§ Data records

───

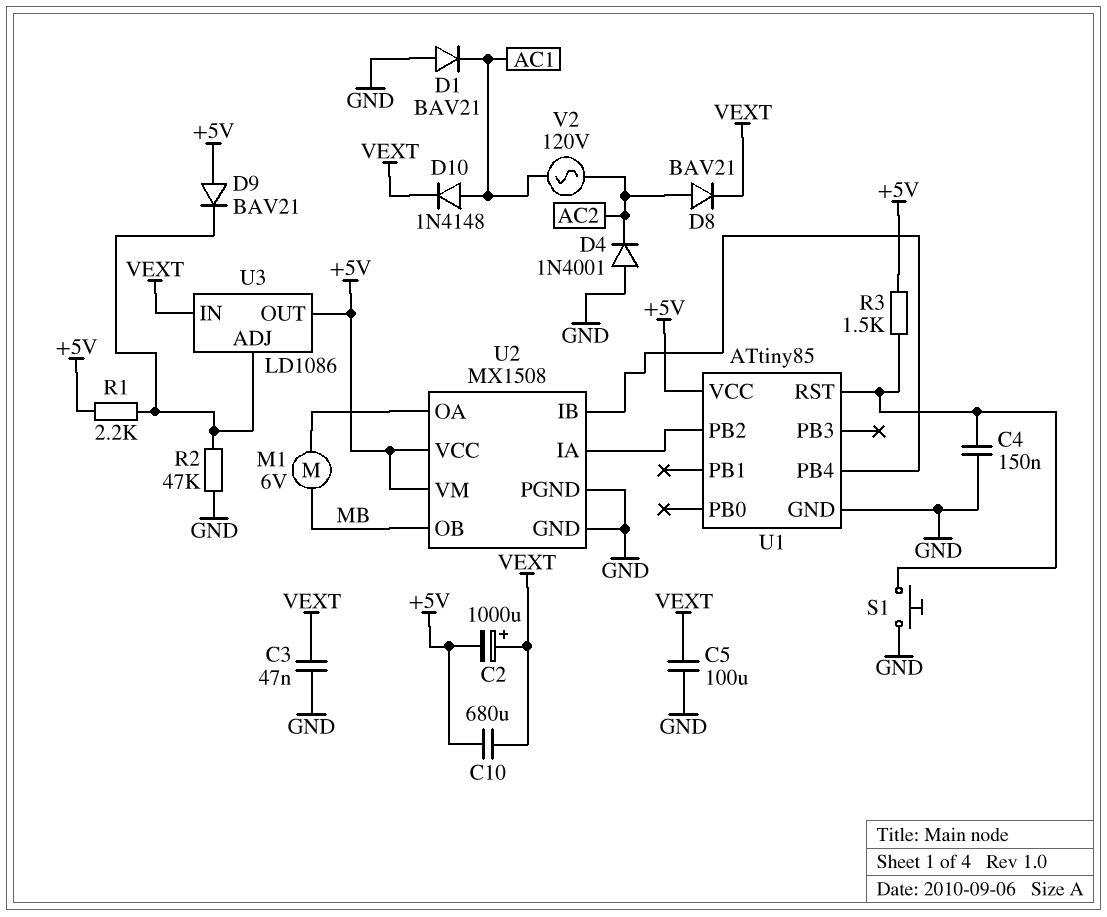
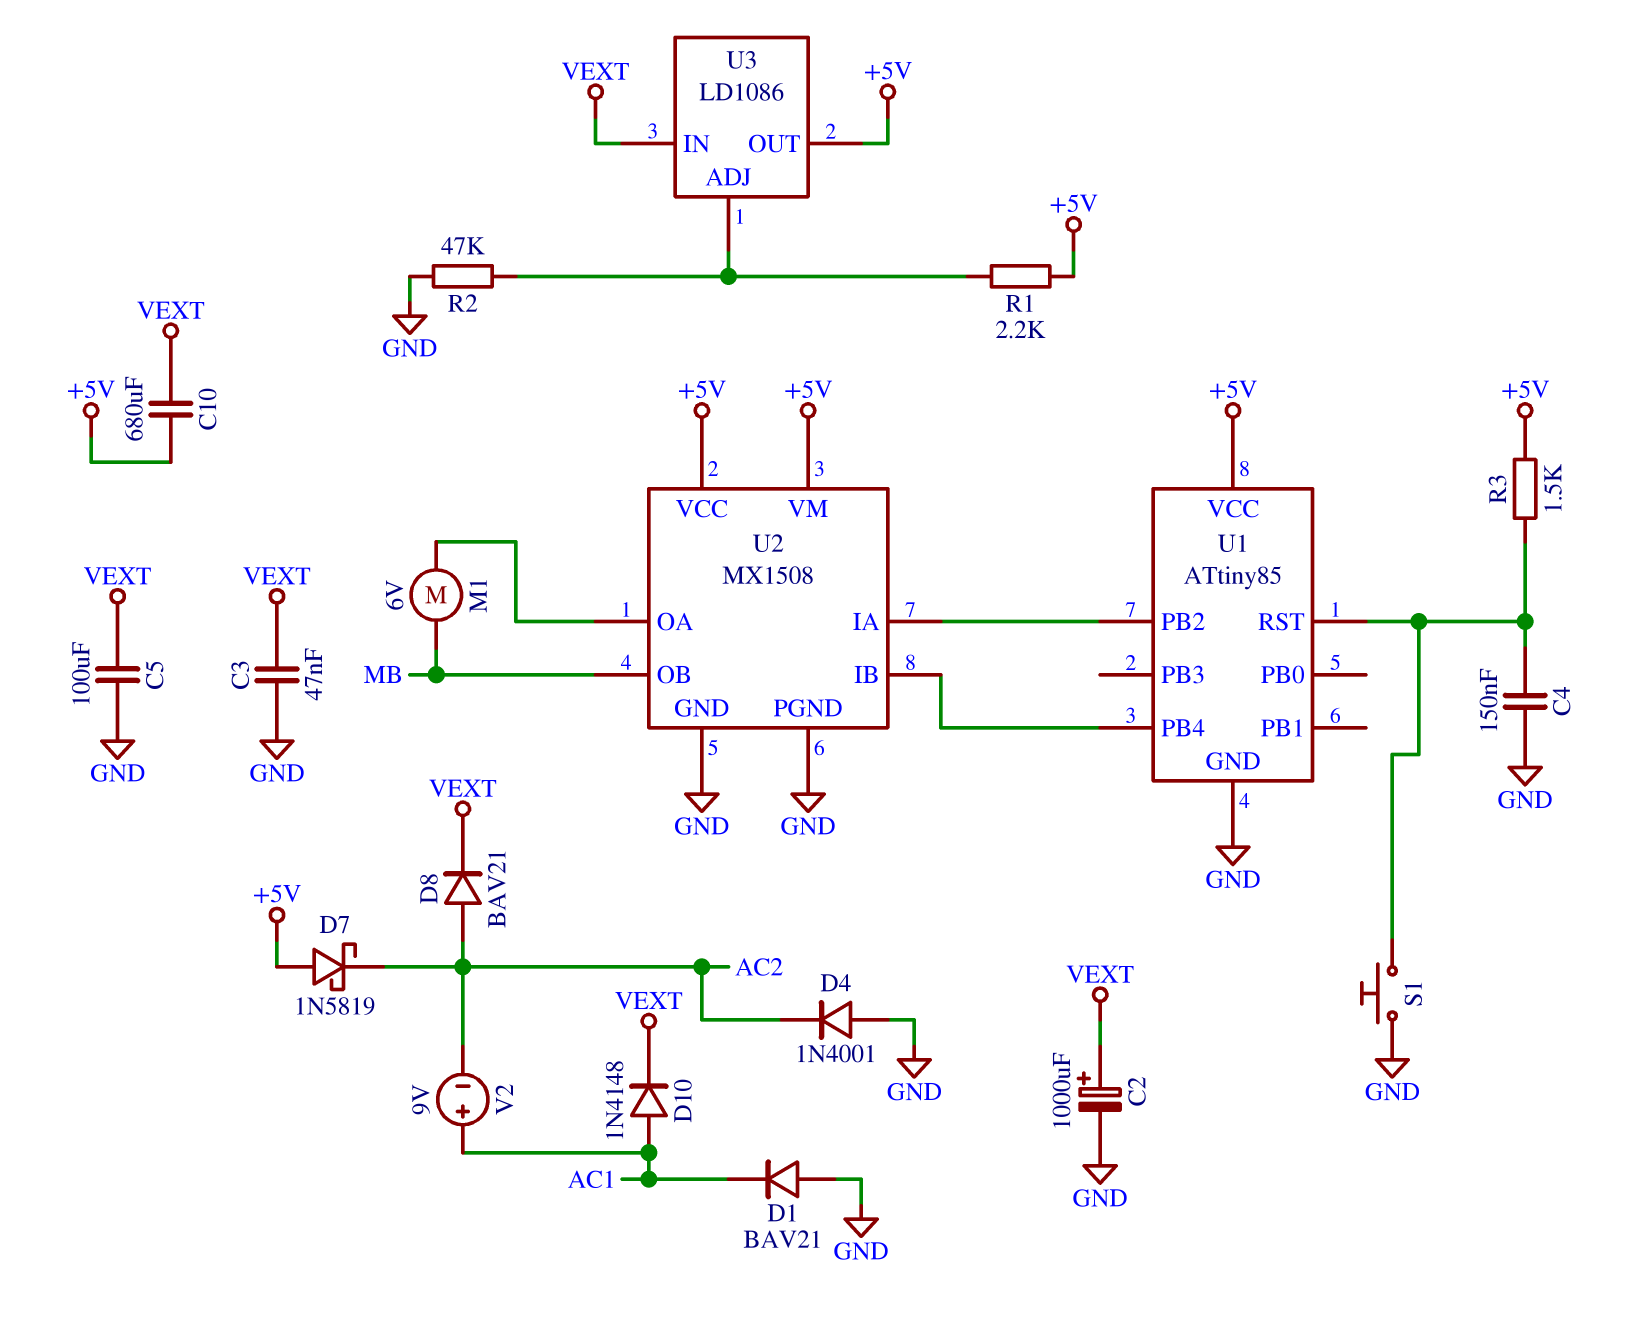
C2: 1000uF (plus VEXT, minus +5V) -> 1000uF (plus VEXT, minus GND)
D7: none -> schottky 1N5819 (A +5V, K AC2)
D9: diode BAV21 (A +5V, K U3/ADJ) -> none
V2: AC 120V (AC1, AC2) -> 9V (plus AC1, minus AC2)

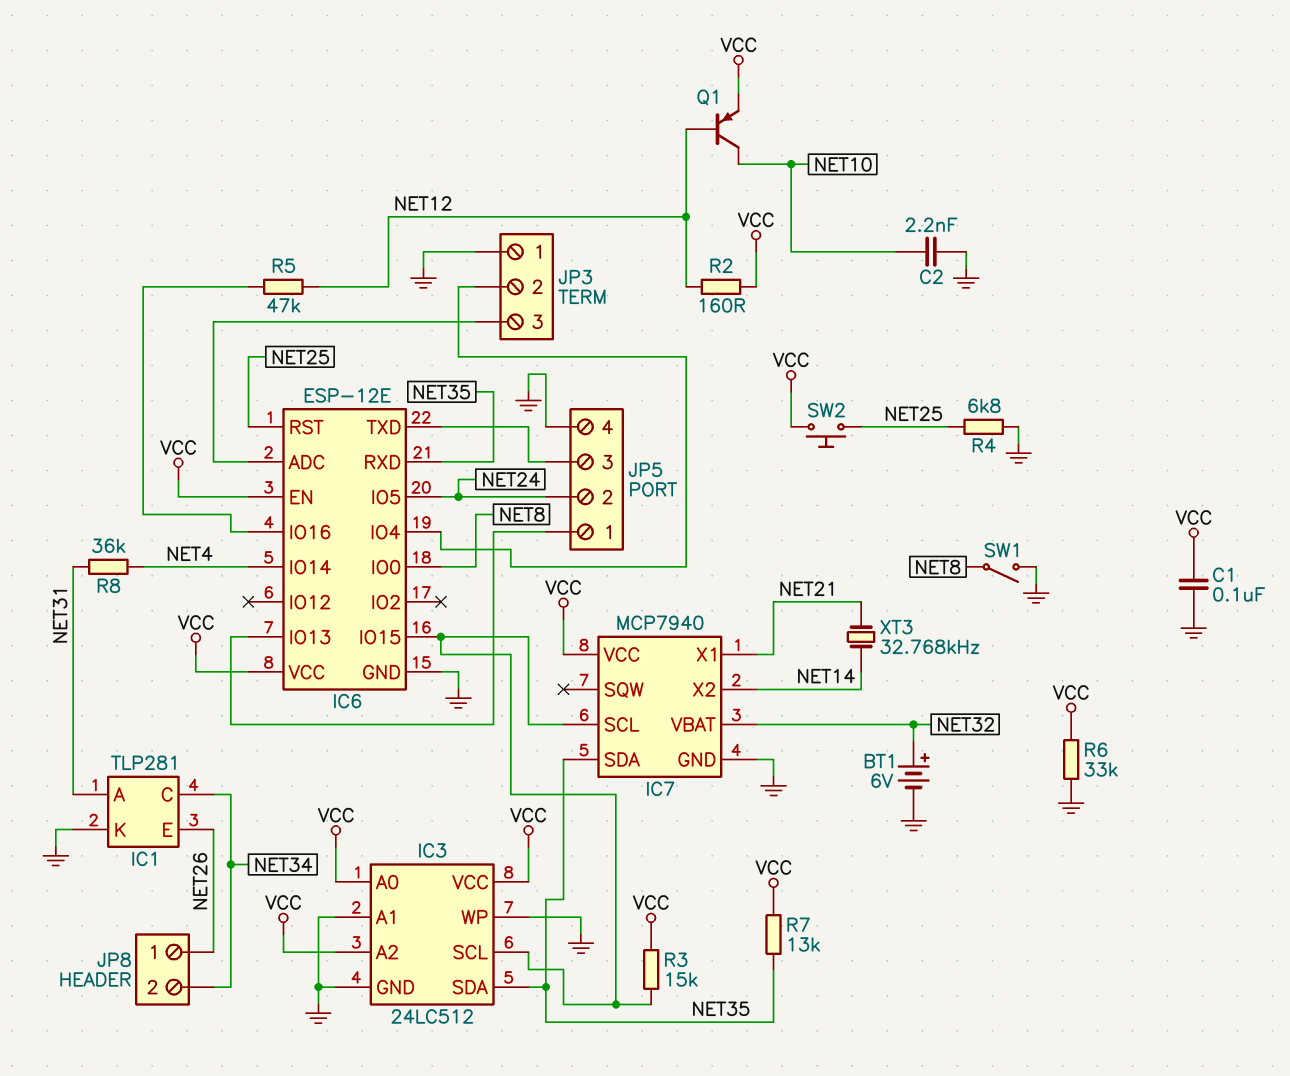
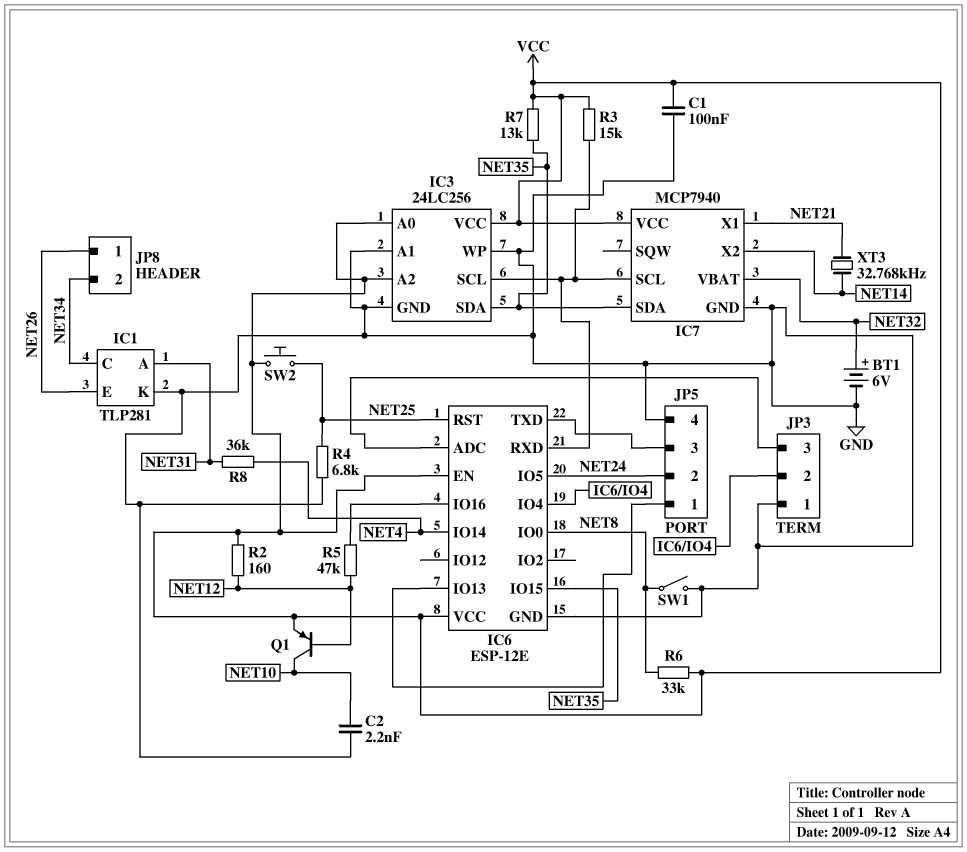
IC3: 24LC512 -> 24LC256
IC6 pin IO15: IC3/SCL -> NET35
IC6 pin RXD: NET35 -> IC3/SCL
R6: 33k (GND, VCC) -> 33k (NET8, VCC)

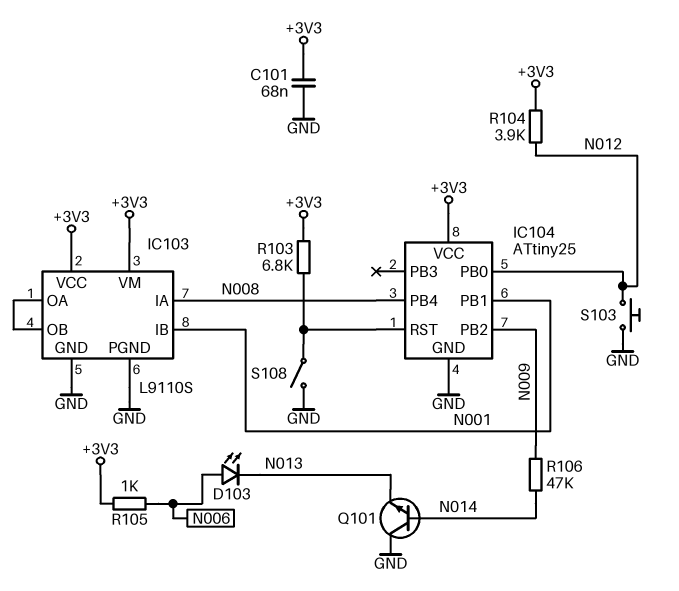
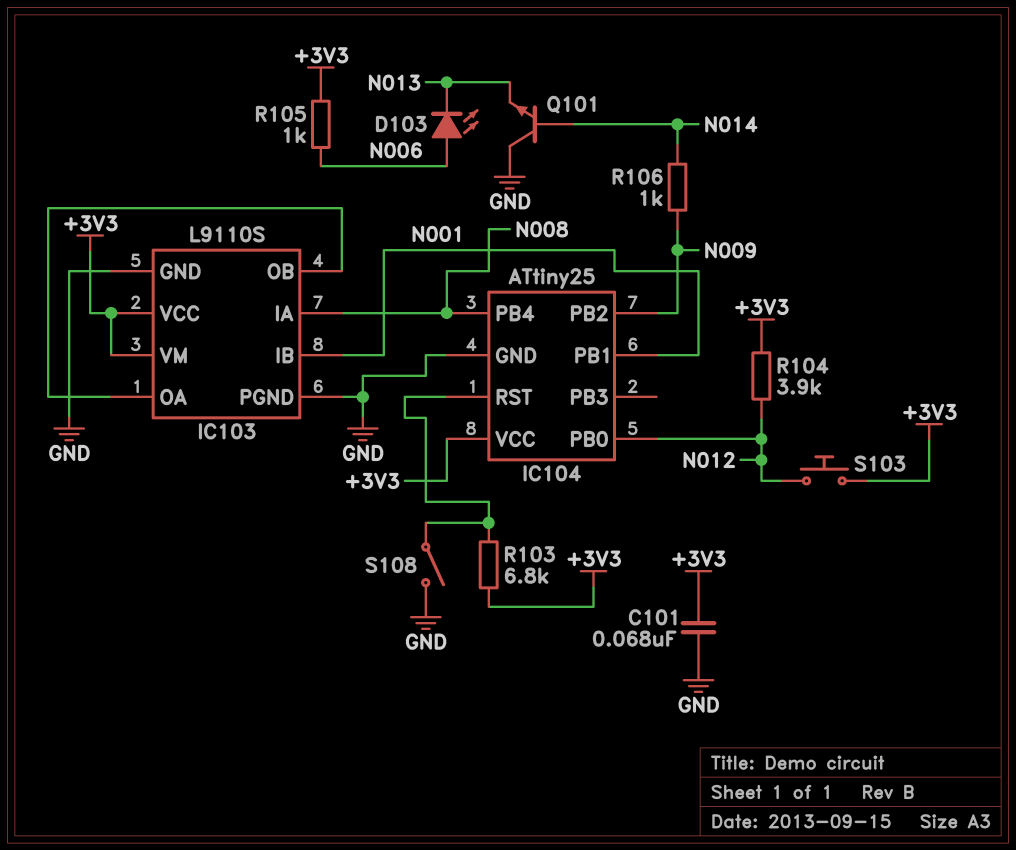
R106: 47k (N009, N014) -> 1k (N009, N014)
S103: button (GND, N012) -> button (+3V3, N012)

───

The required output is an exact copy of the lines from the one with "V2: AC 120V" through the final line of the data above, with pictures removed.

V2: AC 120V (AC1, AC2) -> 9V (plus AC1, minus AC2)

IC3: 24LC512 -> 24LC256
IC6 pin IO15: IC3/SCL -> NET35
IC6 pin RXD: NET35 -> IC3/SCL
R6: 33k (GND, VCC) -> 33k (NET8, VCC)

R106: 47k (N009, N014) -> 1k (N009, N014)
S103: button (GND, N012) -> button (+3V3, N012)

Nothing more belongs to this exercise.